▸ **ABOUT THIS EXERCISE**:
Copy every record exactly, leaving the pictures out.

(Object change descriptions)

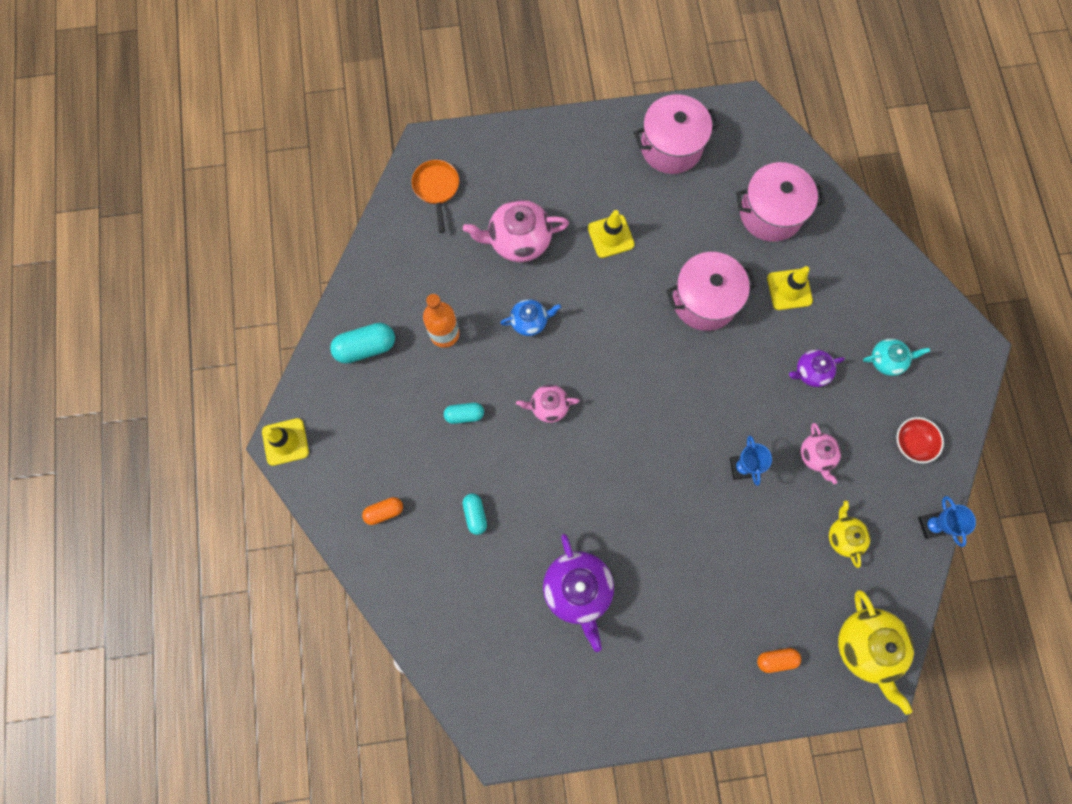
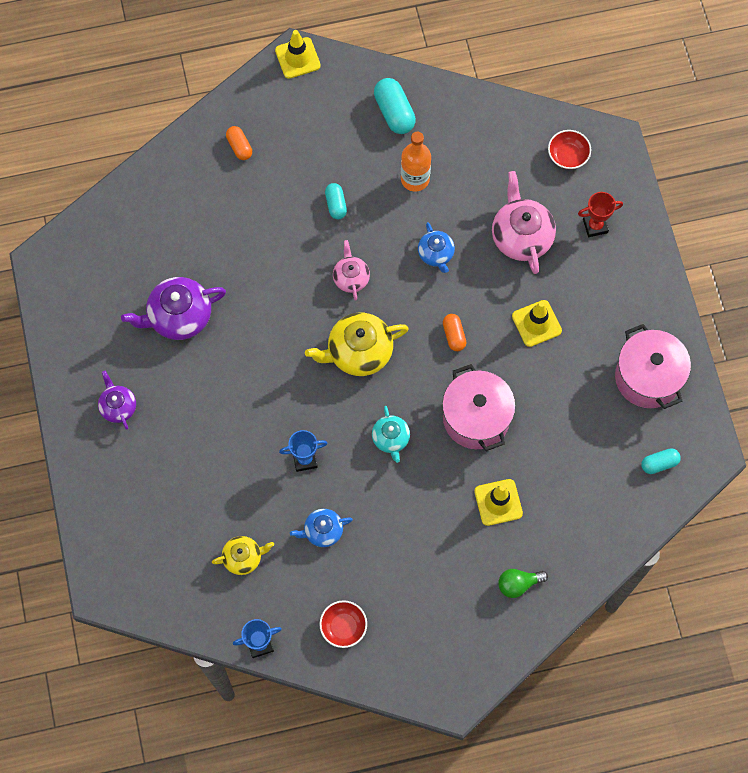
camera: 85 degrees right, 5 degrees down
(436, 188) = (568, 156): orange pan -> red bowl
(475, 514) = (242, 223): turquoise capsule -> turquoise capsule (659, 463)
(514, 173) = (595, 226): none -> red trophy
(770, 213) = (583, 482): pink pot -> none
(776, 659) = (124, 495): orange capsule -> orange capsule (454, 335)
(811, 372) = (410, 525): purple teapot -> purple teapot (118, 407)
(816, 455) = (322, 531): pink teapot -> blue teapot
(866, 646) = (140, 579): yellow teapot -> yellow teapot (358, 352)
(868, 280) = (518, 584): none -> green light bulb
(887, 360) = (430, 602): turquoise teapot -> turquoise teapot (391, 439)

▸ **SOLUTION FOR THIS TASK**:
camera: 85 degrees right, 5 degrees down
(436, 188) = (568, 156): orange pan -> red bowl
(475, 514) = (242, 223): turquoise capsule -> turquoise capsule (659, 463)
(514, 173) = (595, 226): none -> red trophy
(770, 213) = (583, 482): pink pot -> none
(776, 659) = (124, 495): orange capsule -> orange capsule (454, 335)
(811, 372) = (410, 525): purple teapot -> purple teapot (118, 407)
(816, 455) = (322, 531): pink teapot -> blue teapot
(866, 646) = (140, 579): yellow teapot -> yellow teapot (358, 352)
(868, 280) = (518, 584): none -> green light bulb
(887, 360) = (430, 602): turquoise teapot -> turquoise teapot (391, 439)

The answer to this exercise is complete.